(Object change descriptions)
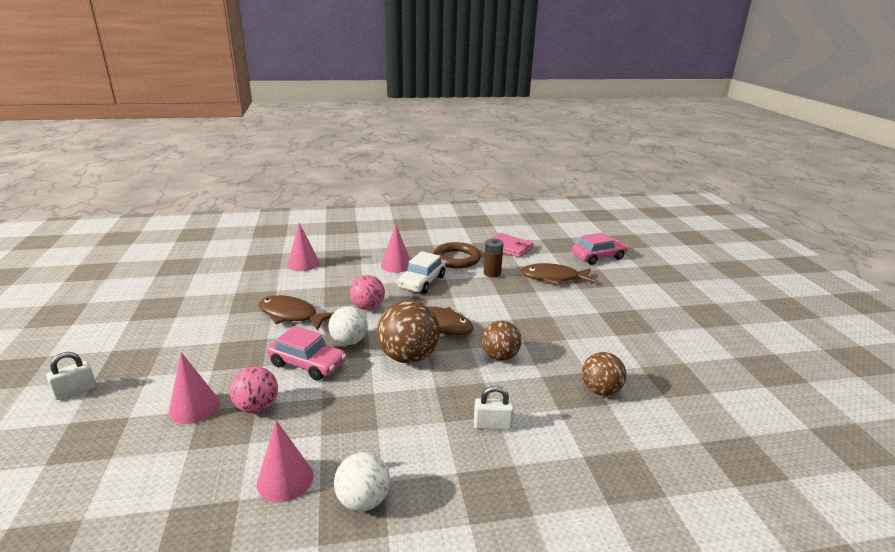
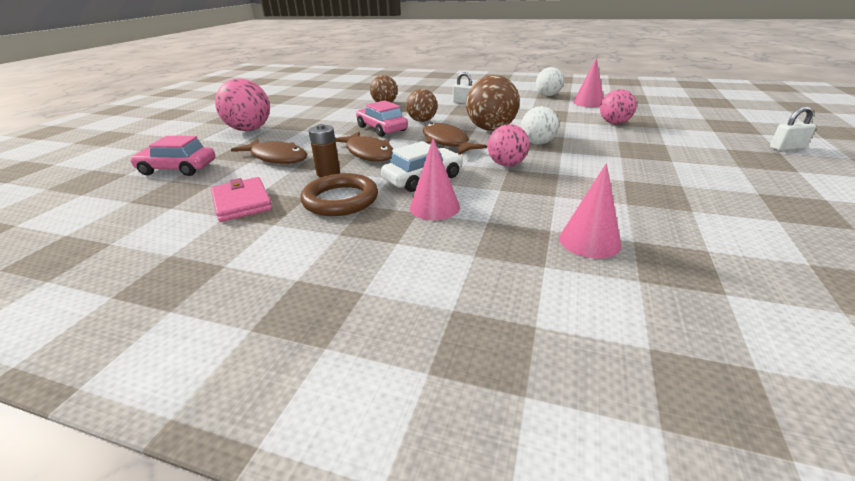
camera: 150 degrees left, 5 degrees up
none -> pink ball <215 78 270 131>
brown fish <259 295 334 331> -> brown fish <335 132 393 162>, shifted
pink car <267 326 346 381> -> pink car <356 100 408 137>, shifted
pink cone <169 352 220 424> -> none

» **What to work on**
Word for word, reproduce all of the data, but keep out the pictures.

» **Response area**
camera: 150 degrees left, 5 degrees up
none -> pink ball <215 78 270 131>
brown fish <259 295 334 331> -> brown fish <335 132 393 162>, shifted
pink car <267 326 346 381> -> pink car <356 100 408 137>, shifted
pink cone <169 352 220 424> -> none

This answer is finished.